Try it
Reproduce the records below exactly, but leave their pictures out of the copy.
Top of Material supplied
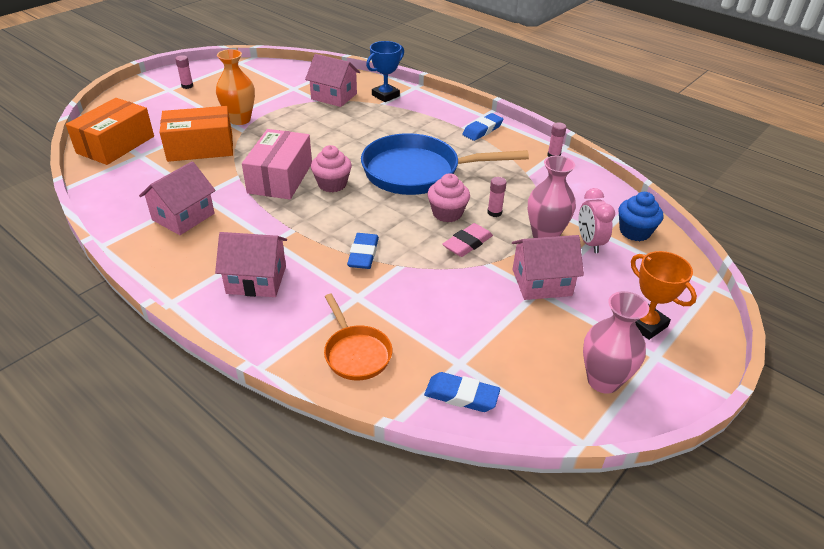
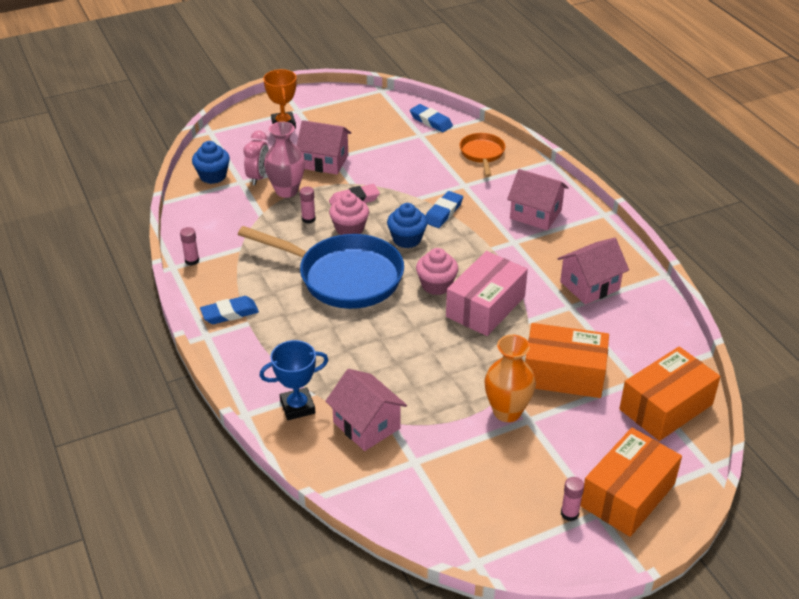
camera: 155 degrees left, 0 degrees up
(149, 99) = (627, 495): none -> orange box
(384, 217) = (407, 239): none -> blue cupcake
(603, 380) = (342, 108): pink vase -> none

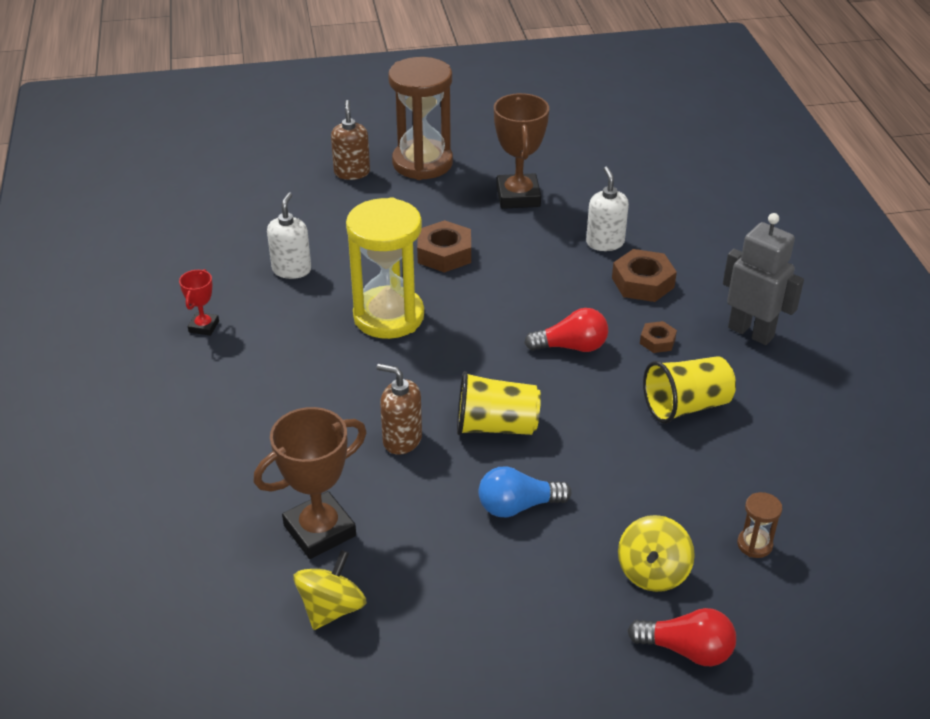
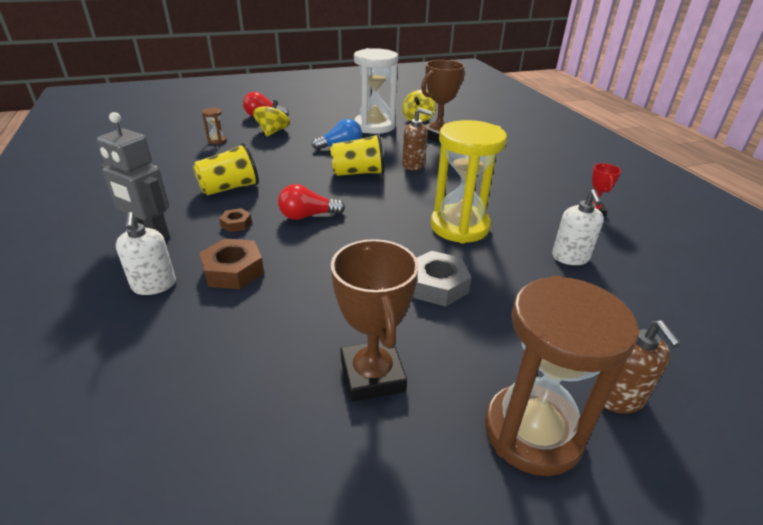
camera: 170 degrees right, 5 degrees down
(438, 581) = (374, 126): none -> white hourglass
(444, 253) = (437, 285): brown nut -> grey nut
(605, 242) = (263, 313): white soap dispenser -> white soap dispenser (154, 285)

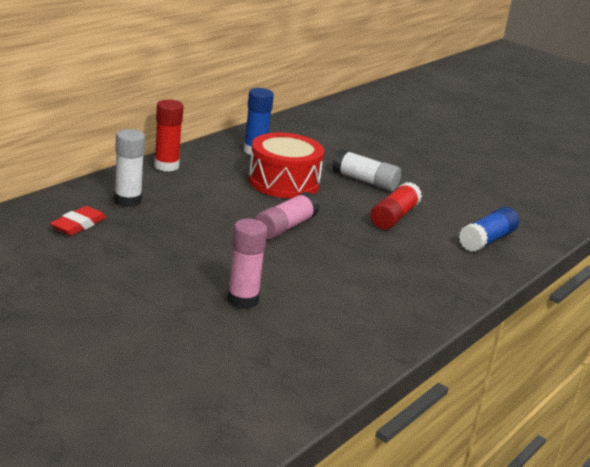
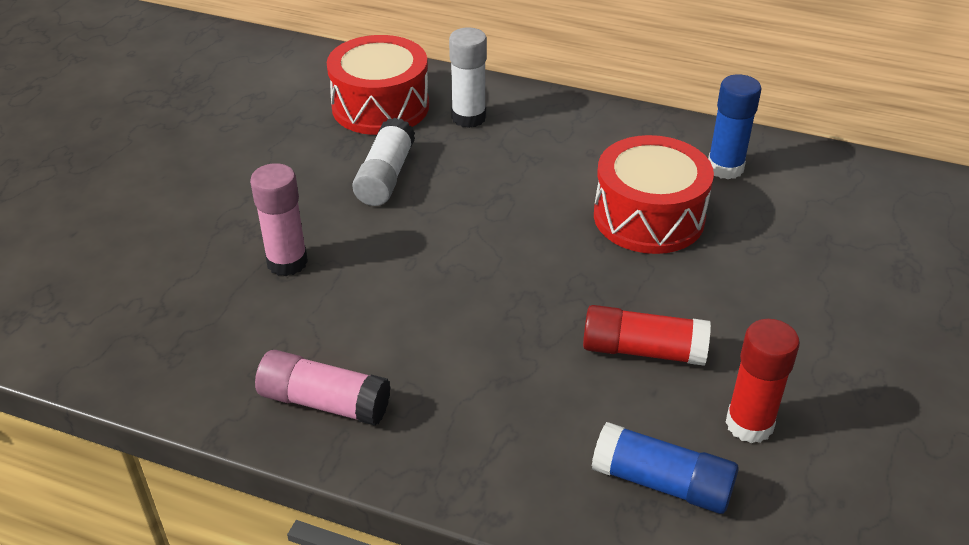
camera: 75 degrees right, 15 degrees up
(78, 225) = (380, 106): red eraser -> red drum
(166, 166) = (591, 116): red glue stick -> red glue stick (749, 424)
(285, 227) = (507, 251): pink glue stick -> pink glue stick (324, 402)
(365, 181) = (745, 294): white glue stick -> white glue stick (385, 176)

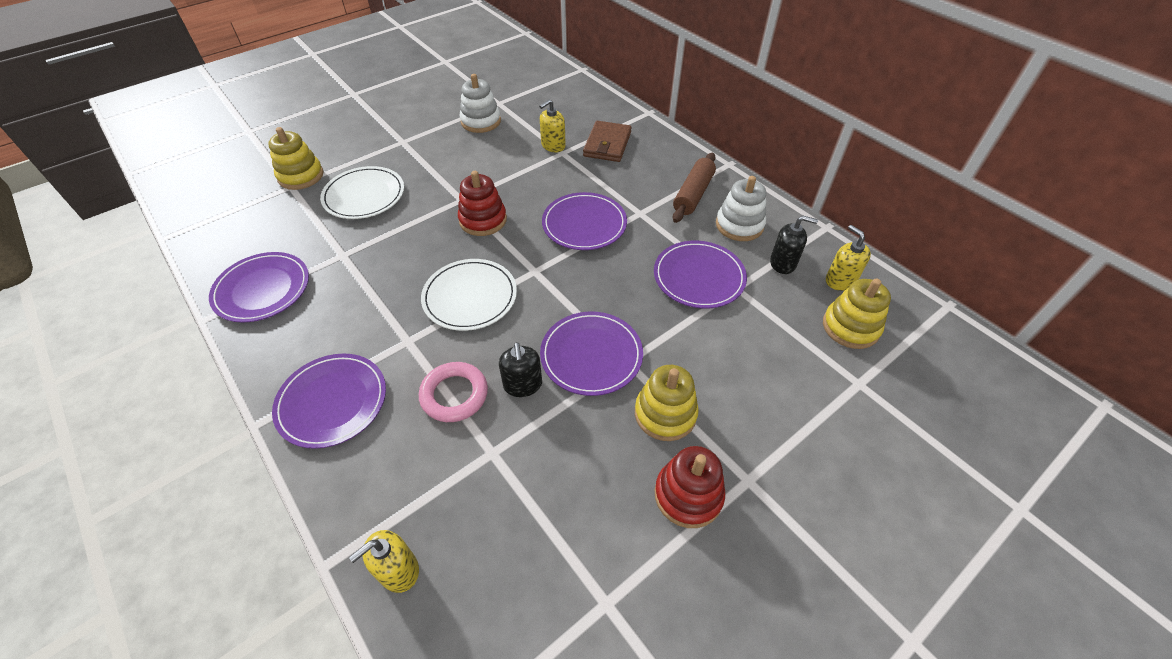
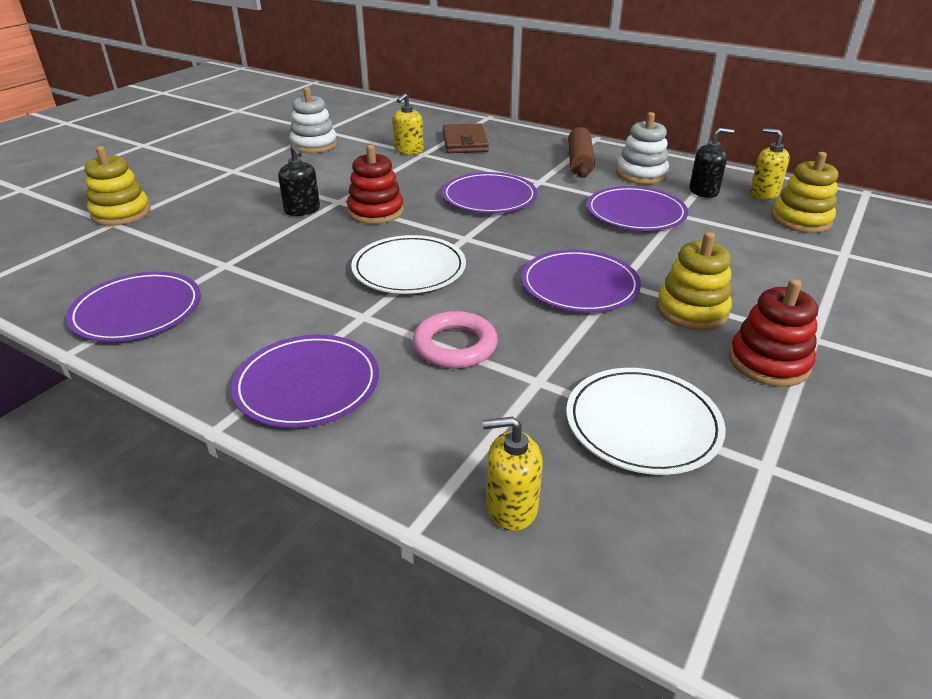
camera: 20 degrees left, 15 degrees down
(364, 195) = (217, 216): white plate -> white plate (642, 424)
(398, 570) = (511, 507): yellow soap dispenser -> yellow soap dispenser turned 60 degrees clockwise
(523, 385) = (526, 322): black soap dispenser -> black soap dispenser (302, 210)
Bottom of Material supplied
Response box
camera: 155 degrees left, 0 degrees up
(149, 99) = (627, 495): none -> orange box
(384, 217) = (407, 239): none -> blue cupcake
(603, 380) = (342, 108): pink vase -> none

camera: 170 degrees right, 5 degrees down
(438, 581) = (374, 126): none -> white hourglass
(444, 253) = (437, 285): brown nut -> grey nut
(605, 242) = (263, 313): white soap dispenser -> white soap dispenser (154, 285)

camera: 75 degrees right, 15 degrees up
(78, 225) = (380, 106): red eraser -> red drum
(166, 166) = (591, 116): red glue stick -> red glue stick (749, 424)
(285, 227) = (507, 251): pink glue stick -> pink glue stick (324, 402)
(365, 181) = (745, 294): white glue stick -> white glue stick (385, 176)

camera: 20 degrees left, 15 degrees down
(364, 195) = (217, 216): white plate -> white plate (642, 424)
(398, 570) = (511, 507): yellow soap dispenser -> yellow soap dispenser turned 60 degrees clockwise
(523, 385) = (526, 322): black soap dispenser -> black soap dispenser (302, 210)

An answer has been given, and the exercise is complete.